Object transformation records
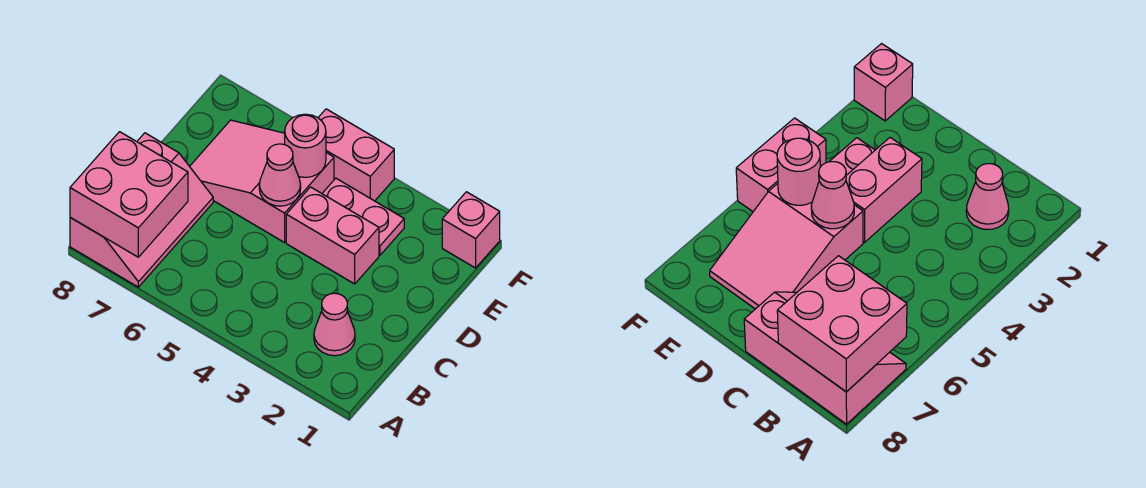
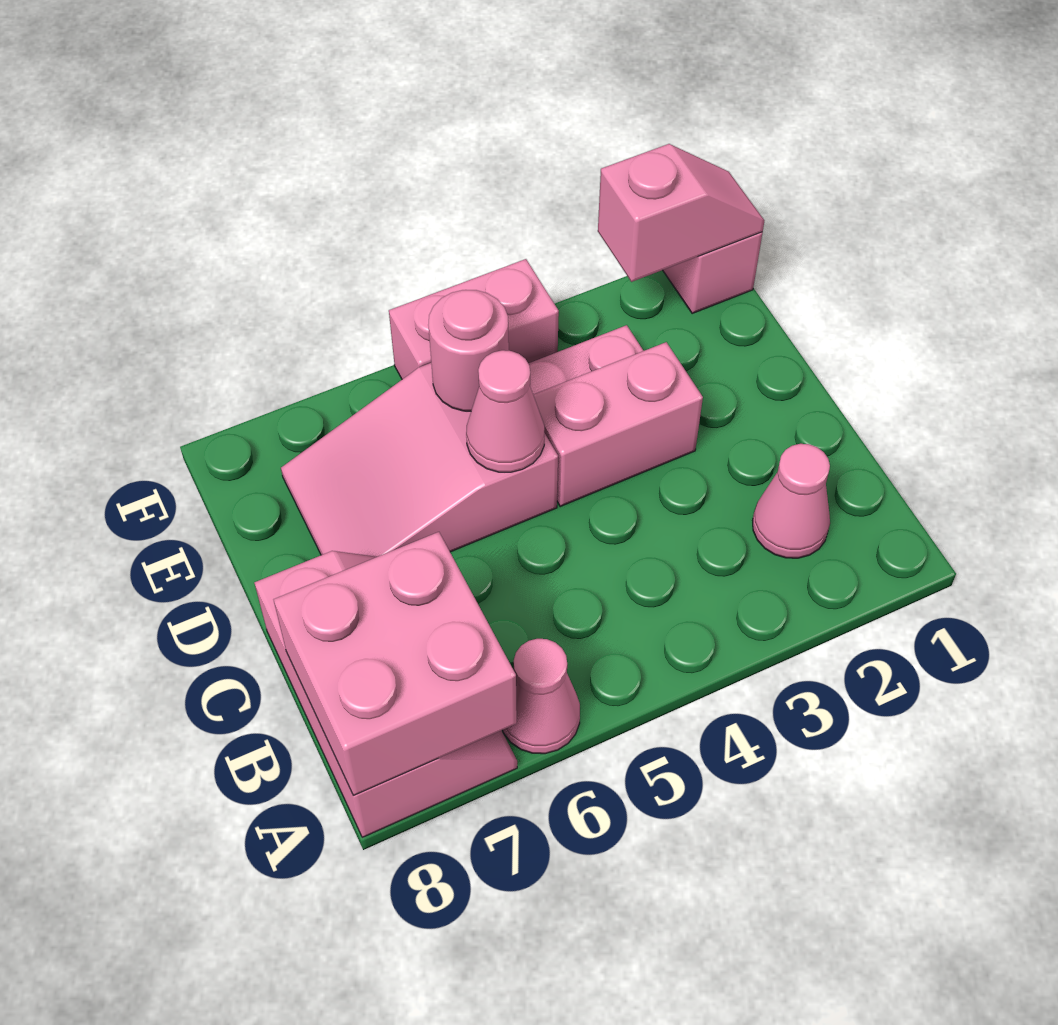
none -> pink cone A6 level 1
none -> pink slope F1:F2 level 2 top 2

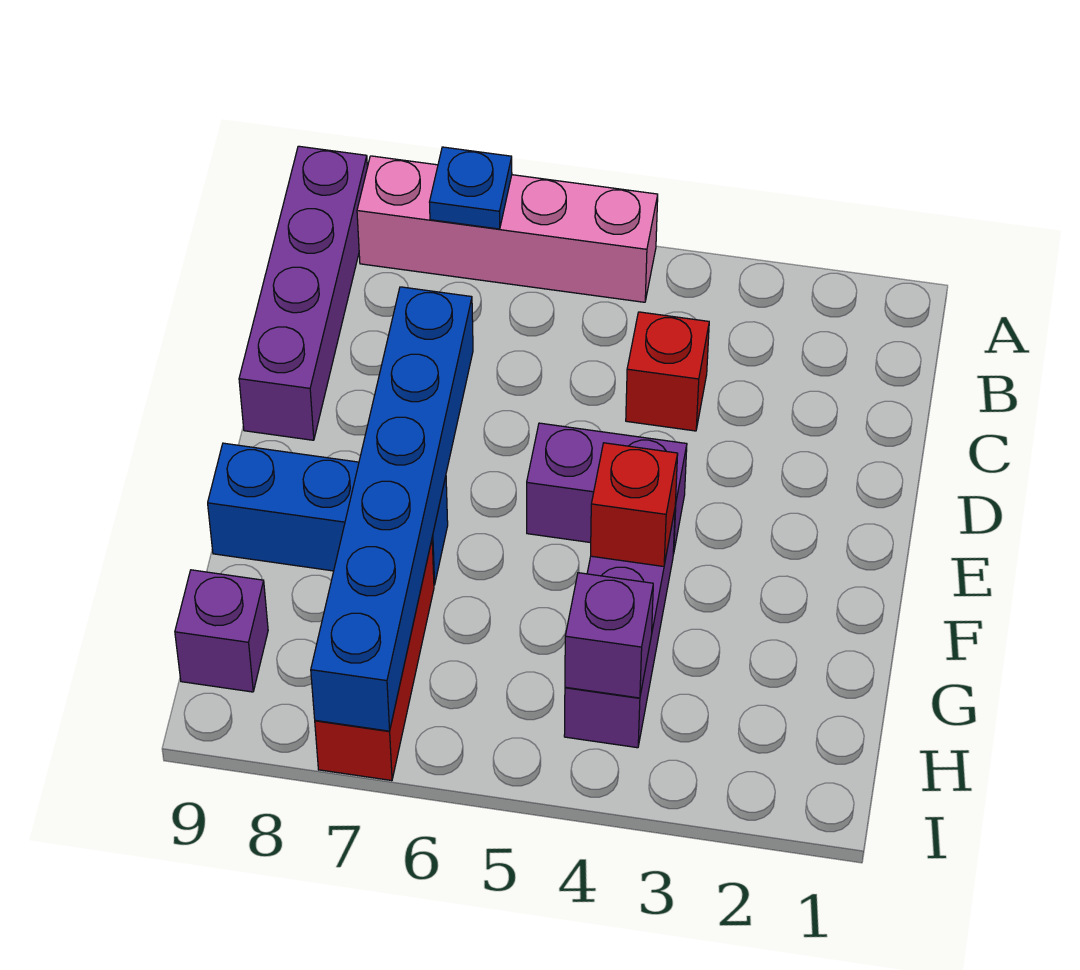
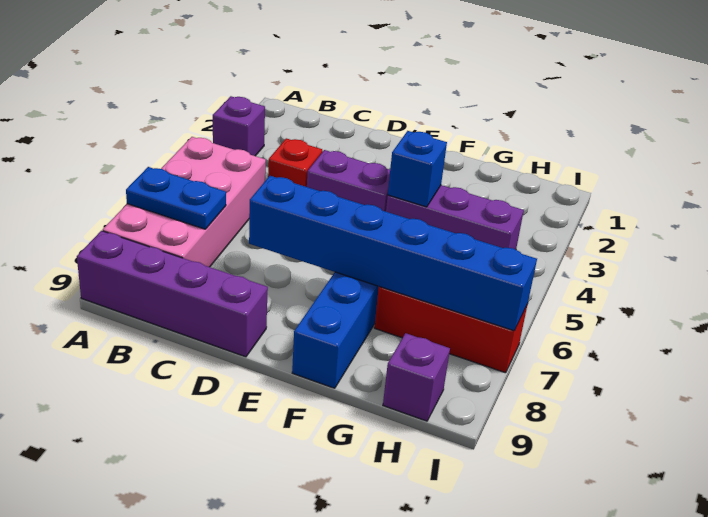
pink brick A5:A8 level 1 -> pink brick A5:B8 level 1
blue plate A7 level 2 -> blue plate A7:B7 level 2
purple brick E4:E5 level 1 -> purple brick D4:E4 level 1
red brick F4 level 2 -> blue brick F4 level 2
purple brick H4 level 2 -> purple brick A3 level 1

• **The task**: Reproduce the entries above exactly, though not their pictures.

• **Output**:
none -> pink cone A6 level 1
none -> pink slope F1:F2 level 2 top 2

pink brick A5:A8 level 1 -> pink brick A5:B8 level 1
blue plate A7 level 2 -> blue plate A7:B7 level 2
purple brick E4:E5 level 1 -> purple brick D4:E4 level 1
red brick F4 level 2 -> blue brick F4 level 2
purple brick H4 level 2 -> purple brick A3 level 1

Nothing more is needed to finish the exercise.